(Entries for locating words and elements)
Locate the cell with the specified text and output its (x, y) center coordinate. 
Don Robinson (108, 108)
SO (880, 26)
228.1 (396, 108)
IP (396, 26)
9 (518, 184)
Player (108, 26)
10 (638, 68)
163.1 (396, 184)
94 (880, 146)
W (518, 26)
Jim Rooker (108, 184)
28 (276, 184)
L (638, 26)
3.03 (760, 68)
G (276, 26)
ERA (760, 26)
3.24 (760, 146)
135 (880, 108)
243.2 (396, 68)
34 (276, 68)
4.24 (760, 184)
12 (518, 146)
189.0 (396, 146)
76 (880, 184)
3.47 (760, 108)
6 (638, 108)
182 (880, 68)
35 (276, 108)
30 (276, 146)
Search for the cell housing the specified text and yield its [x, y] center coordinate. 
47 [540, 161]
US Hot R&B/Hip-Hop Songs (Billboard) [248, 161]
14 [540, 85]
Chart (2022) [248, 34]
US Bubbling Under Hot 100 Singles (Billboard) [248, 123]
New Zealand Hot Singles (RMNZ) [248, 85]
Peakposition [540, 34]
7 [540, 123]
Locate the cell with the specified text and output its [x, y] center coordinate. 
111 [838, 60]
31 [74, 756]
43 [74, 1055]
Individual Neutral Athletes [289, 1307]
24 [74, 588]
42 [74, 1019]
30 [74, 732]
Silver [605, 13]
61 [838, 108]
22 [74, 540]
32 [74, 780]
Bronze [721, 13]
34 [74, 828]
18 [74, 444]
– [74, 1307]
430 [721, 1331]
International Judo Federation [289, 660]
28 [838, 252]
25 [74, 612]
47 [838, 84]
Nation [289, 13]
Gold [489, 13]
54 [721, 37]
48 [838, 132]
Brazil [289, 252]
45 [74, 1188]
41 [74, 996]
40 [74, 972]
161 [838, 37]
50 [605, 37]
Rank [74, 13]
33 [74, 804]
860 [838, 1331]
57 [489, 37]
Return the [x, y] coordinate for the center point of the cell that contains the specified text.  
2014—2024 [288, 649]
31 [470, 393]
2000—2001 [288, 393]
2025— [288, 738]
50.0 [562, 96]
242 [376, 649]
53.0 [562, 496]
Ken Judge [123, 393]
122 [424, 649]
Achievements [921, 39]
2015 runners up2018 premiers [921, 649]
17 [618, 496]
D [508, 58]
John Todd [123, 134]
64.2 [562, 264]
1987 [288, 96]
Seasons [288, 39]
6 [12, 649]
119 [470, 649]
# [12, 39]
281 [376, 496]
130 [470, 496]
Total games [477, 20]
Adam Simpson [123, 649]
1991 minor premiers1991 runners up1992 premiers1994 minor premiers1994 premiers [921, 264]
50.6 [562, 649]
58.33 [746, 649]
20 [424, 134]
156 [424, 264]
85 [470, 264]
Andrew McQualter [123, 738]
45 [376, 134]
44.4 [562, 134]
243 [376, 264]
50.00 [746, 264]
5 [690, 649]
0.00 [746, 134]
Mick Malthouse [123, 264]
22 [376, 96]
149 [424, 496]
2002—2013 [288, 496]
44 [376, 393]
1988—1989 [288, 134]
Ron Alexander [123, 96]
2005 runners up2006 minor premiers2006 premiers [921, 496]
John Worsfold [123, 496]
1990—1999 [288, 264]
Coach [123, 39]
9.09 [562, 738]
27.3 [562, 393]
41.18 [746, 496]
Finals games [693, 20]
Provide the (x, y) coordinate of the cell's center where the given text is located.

» **Written request**
Please rewrite all the data above with "location" substituted for each occurrence of "coordinate", keeping everything else unchanged.

» **Task solution**
Locate the cell with the specified text and output its (x, y) center location. 
Don Robinson (108, 108)
SO (880, 26)
228.1 (396, 108)
IP (396, 26)
9 (518, 184)
Player (108, 26)
10 (638, 68)
163.1 (396, 184)
94 (880, 146)
W (518, 26)
Jim Rooker (108, 184)
28 (276, 184)
L (638, 26)
3.03 (760, 68)
G (276, 26)
ERA (760, 26)
3.24 (760, 146)
135 (880, 108)
243.2 (396, 68)
34 (276, 68)
4.24 (760, 184)
12 (518, 146)
189.0 (396, 146)
76 (880, 184)
3.47 (760, 108)
6 (638, 108)
182 (880, 68)
35 (276, 108)
30 (276, 146)
Search for the cell housing the specified text and yield its [x, y] center location. 
47 [540, 161]
US Hot R&B/Hip-Hop Songs (Billboard) [248, 161]
14 [540, 85]
Chart (2022) [248, 34]
US Bubbling Under Hot 100 Singles (Billboard) [248, 123]
New Zealand Hot Singles (RMNZ) [248, 85]
Peakposition [540, 34]
7 [540, 123]
Locate the cell with the specified text and output its [x, y] center location. 
111 [838, 60]
31 [74, 756]
43 [74, 1055]
Individual Neutral Athletes [289, 1307]
24 [74, 588]
42 [74, 1019]
30 [74, 732]
Silver [605, 13]
61 [838, 108]
22 [74, 540]
32 [74, 780]
Bronze [721, 13]
34 [74, 828]
18 [74, 444]
– [74, 1307]
430 [721, 1331]
International Judo Federation [289, 660]
28 [838, 252]
25 [74, 612]
47 [838, 84]
Nation [289, 13]
Gold [489, 13]
54 [721, 37]
48 [838, 132]
Brazil [289, 252]
45 [74, 1188]
41 [74, 996]
40 [74, 972]
161 [838, 37]
50 [605, 37]
Rank [74, 13]
33 [74, 804]
860 [838, 1331]
57 [489, 37]
Return the [x, y] location for the center point of the cell that contains the specified text.  
2014—2024 [288, 649]
31 [470, 393]
2000—2001 [288, 393]
2025— [288, 738]
50.0 [562, 96]
242 [376, 649]
53.0 [562, 496]
Ken Judge [123, 393]
122 [424, 649]
Achievements [921, 39]
2015 runners up2018 premiers [921, 649]
17 [618, 496]
D [508, 58]
John Todd [123, 134]
64.2 [562, 264]
1987 [288, 96]
Seasons [288, 39]
6 [12, 649]
119 [470, 649]
# [12, 39]
281 [376, 496]
130 [470, 496]
Total games [477, 20]
Adam Simpson [123, 649]
1991 minor premiers1991 runners up1992 premiers1994 minor premiers1994 premiers [921, 264]
50.6 [562, 649]
58.33 [746, 649]
20 [424, 134]
156 [424, 264]
85 [470, 264]
Andrew McQualter [123, 738]
45 [376, 134]
44.4 [562, 134]
243 [376, 264]
50.00 [746, 264]
5 [690, 649]
0.00 [746, 134]
Mick Malthouse [123, 264]
22 [376, 96]
149 [424, 496]
2002—2013 [288, 496]
44 [376, 393]
1988—1989 [288, 134]
Ron Alexander [123, 96]
2005 runners up2006 minor premiers2006 premiers [921, 496]
John Worsfold [123, 496]
1990—1999 [288, 264]
Coach [123, 39]
9.09 [562, 738]
27.3 [562, 393]
41.18 [746, 496]
Finals games [693, 20]
Provide the (x, y) location of the cell's center where the given text is located.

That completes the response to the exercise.